*** RECORDS SHOWN ***

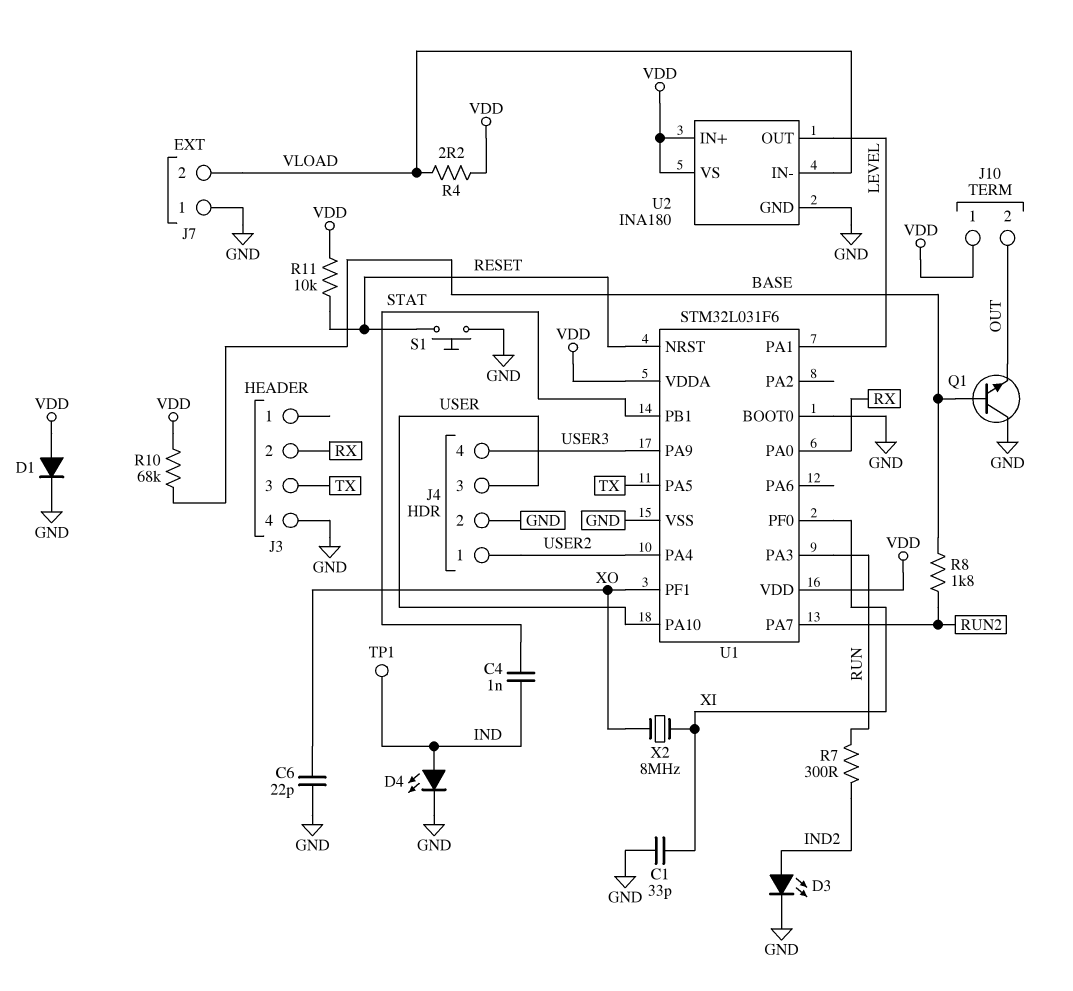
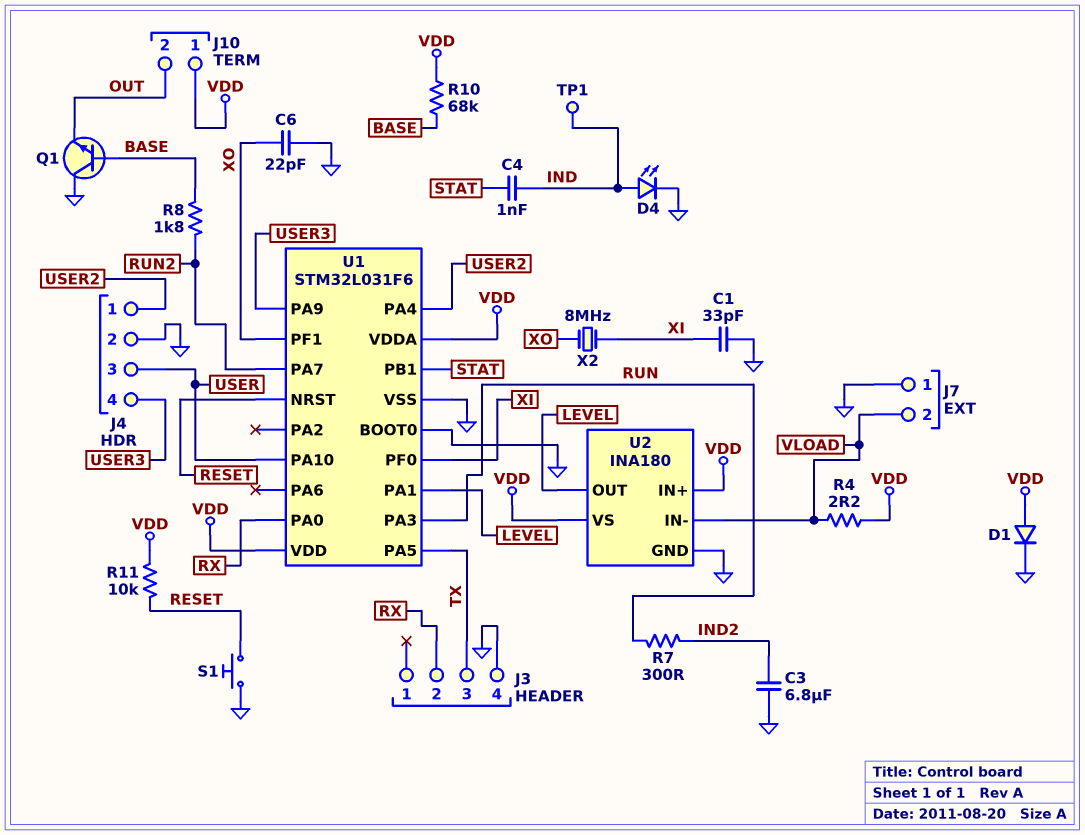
C3: none -> 6.8uF (GND, IND2)
D3: LED (A IND2, K GND) -> none

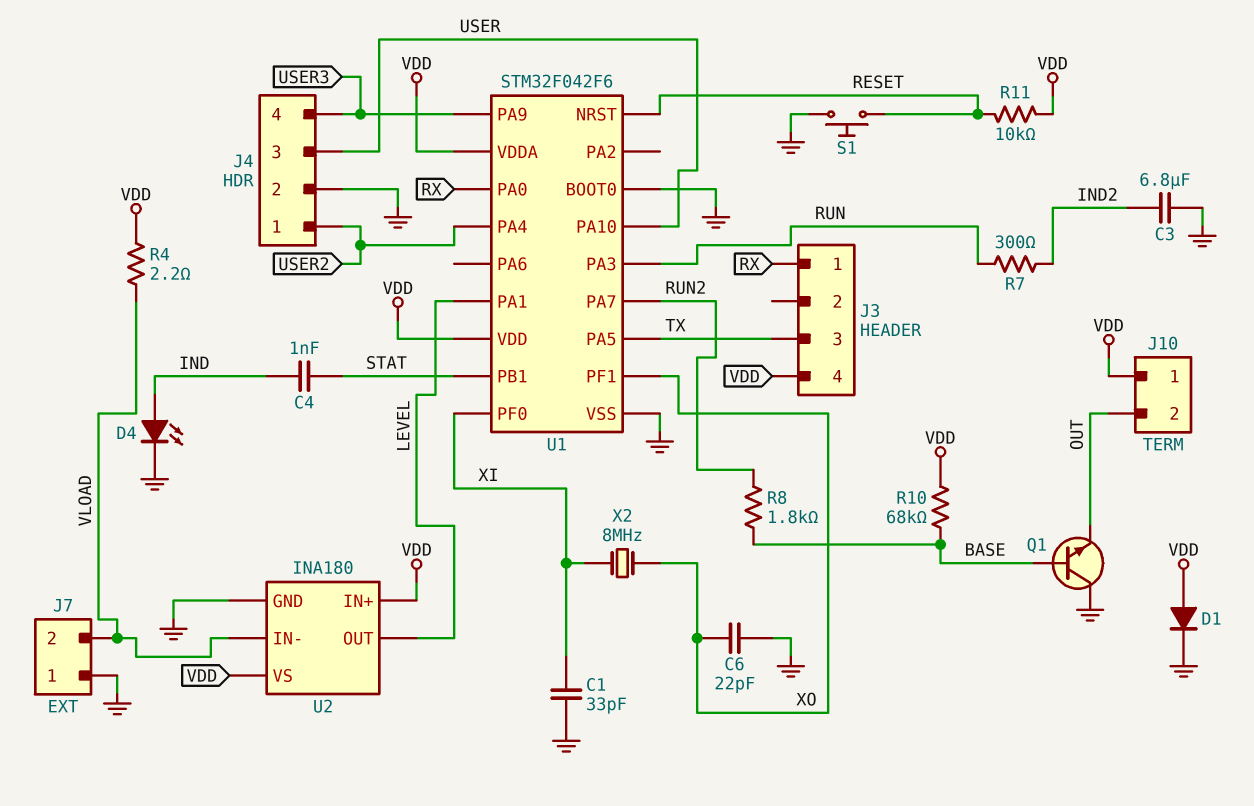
J3 pin 1: none -> RX
J3 pin 2: RX -> none
J3 pin 4: GND -> VDD
TP1: test point (IND) -> none
U1: STM32L031F6 -> STM32F042F6

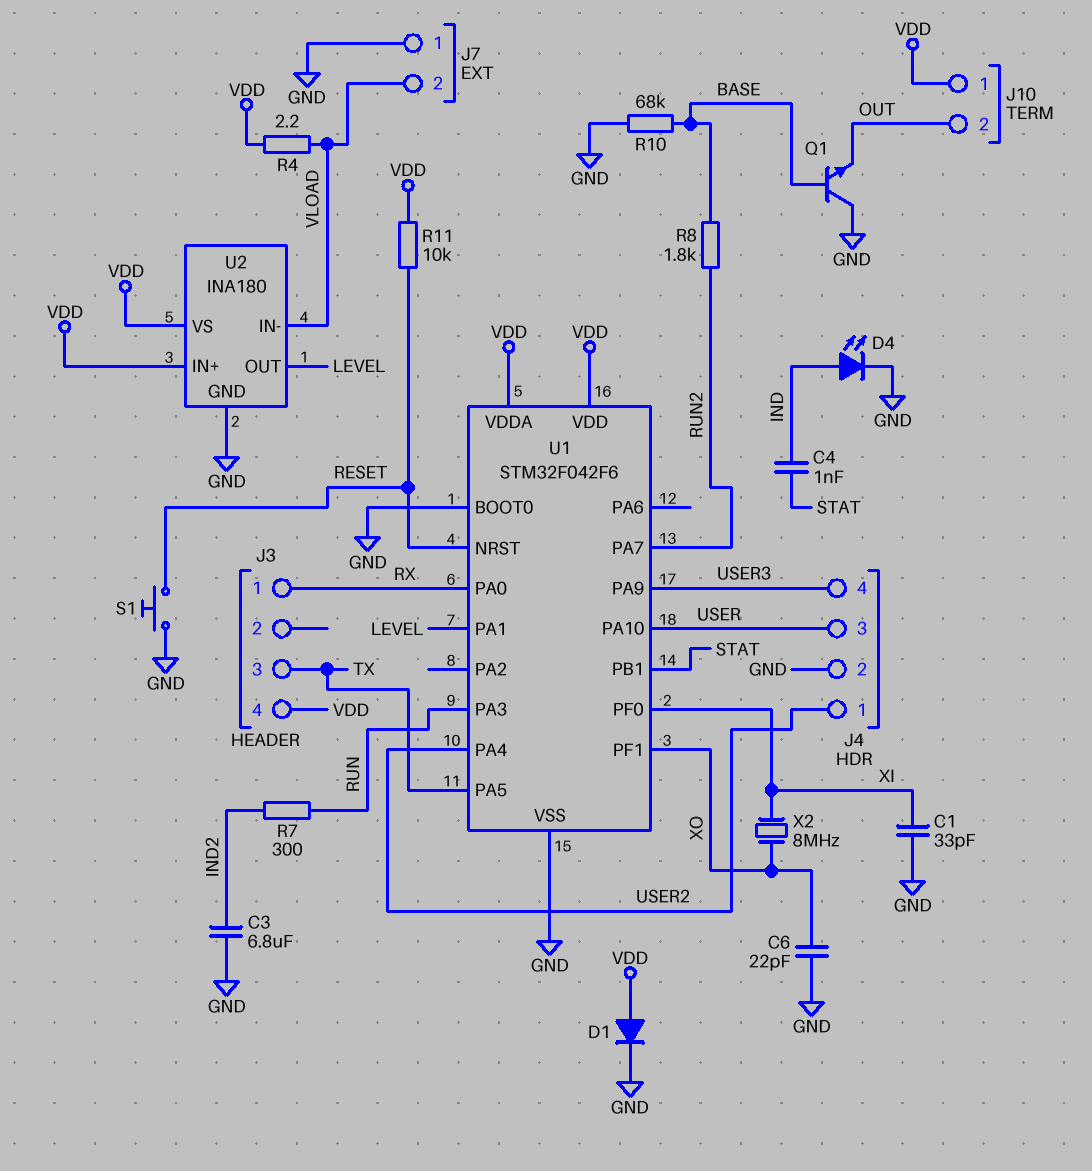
R10: 68k (BASE, VDD) -> 68k (BASE, GND)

*** End of RECORDS SHOWN ***

EXERCISE GOAL
Count lines above with the word "none". Give the number only.

THE ANSWER
5